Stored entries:
□ □ □ □ □
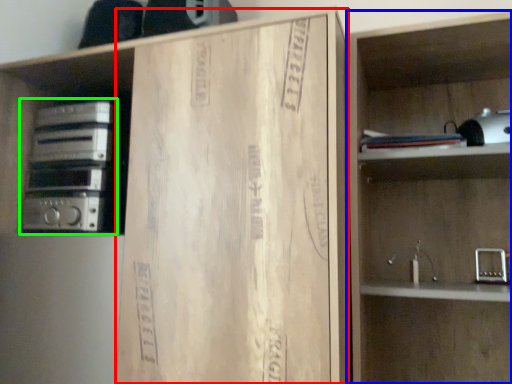
Question: Which object is positioned closest to cardboard (highlighted by a red box)? Select from shelf (highlighted by a blue box) and stereo (highlighted by a green box).

Choices:
 (A) shelf
 (B) stereo

Answer: (A)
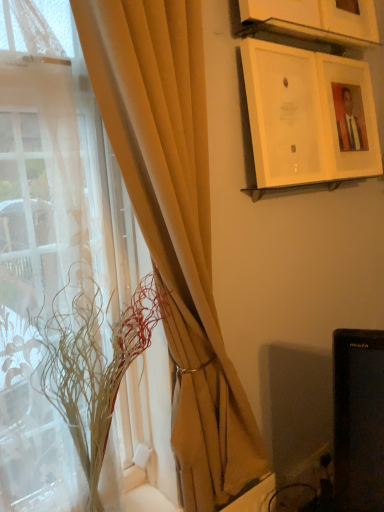
Question: Should I look upward or downward to see translucent glass vase at left?

Choices:
 (A) up
 (B) down

Answer: (B)

Question: Is matte white picture frame at upper right, acting as the second picture frame starting from the bottom, at the left side of matte beige curtain at left?

Choices:
 (A) no
 (B) yes

Answer: (A)

Question: Can we say matte white picture frame at upper right, arranged as the second picture frame when viewed from the top, lies outside matte beige curtain at left?

Choices:
 (A) yes
 (B) no

Answer: (A)

Question: Does matte white picture frame at upper right, arranged as the second picture frame when viewed from the top, have a lesser height compared to matte beige curtain at left?

Choices:
 (A) no
 (B) yes

Answer: (B)

Question: Is matte white picture frame at upper right, acting as the second picture frame starting from the bottom, further to camera compared to matte beige curtain at left?

Choices:
 (A) no
 (B) yes

Answer: (B)

Question: Is matte white picture frame at upper right, arranged as the second picture frame when viewed from the top, facing away from matte beige curtain at left?

Choices:
 (A) yes
 (B) no

Answer: (B)

Question: From a real-world perspective, is matte white picture frame at upper right, arranged as the second picture frame when viewed from the top, physically above matte beige curtain at left?

Choices:
 (A) no
 (B) yes

Answer: (B)

Question: Does translucent fabric at left have a smaller size compared to matte white picture frame at upper right, arranged as the second picture frame when viewed from the top?

Choices:
 (A) no
 (B) yes

Answer: (A)

Question: Is translucent fabric at left not near matte white picture frame at upper right, acting as the second picture frame starting from the bottom?

Choices:
 (A) no
 (B) yes

Answer: (A)

Question: Does translucent fabric at left turn towards matte white picture frame at upper right, acting as the second picture frame starting from the bottom?

Choices:
 (A) no
 (B) yes

Answer: (A)

Question: From the image's perspective, does translucent fabric at left appear higher than matte white picture frame at upper right, arranged as the second picture frame when viewed from the top?

Choices:
 (A) yes
 (B) no

Answer: (B)

Question: Is translucent fabric at left not inside matte white picture frame at upper right, arranged as the second picture frame when viewed from the top?

Choices:
 (A) yes
 (B) no

Answer: (A)

Question: Does translucent fabric at left have a lesser height compared to matte white picture frame at upper right, arranged as the second picture frame when viewed from the top?

Choices:
 (A) no
 (B) yes

Answer: (A)

Question: Is translucent glass vase at left at the right side of matte beige curtain at left?

Choices:
 (A) no
 (B) yes

Answer: (A)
□ □ □ □ □
* Written exercise: Find each line in the entries above that contains the string "perspective", and copy every such line. Only matches with the same case count.

* Correct response:
Question: From a real-world perspective, is matte white picture frame at upper right, arranged as the second picture frame when viewed from the top, physically above matte beige curtain at left?
Question: From the image's perspective, does translucent fabric at left appear higher than matte white picture frame at upper right, arranged as the second picture frame when viewed from the top?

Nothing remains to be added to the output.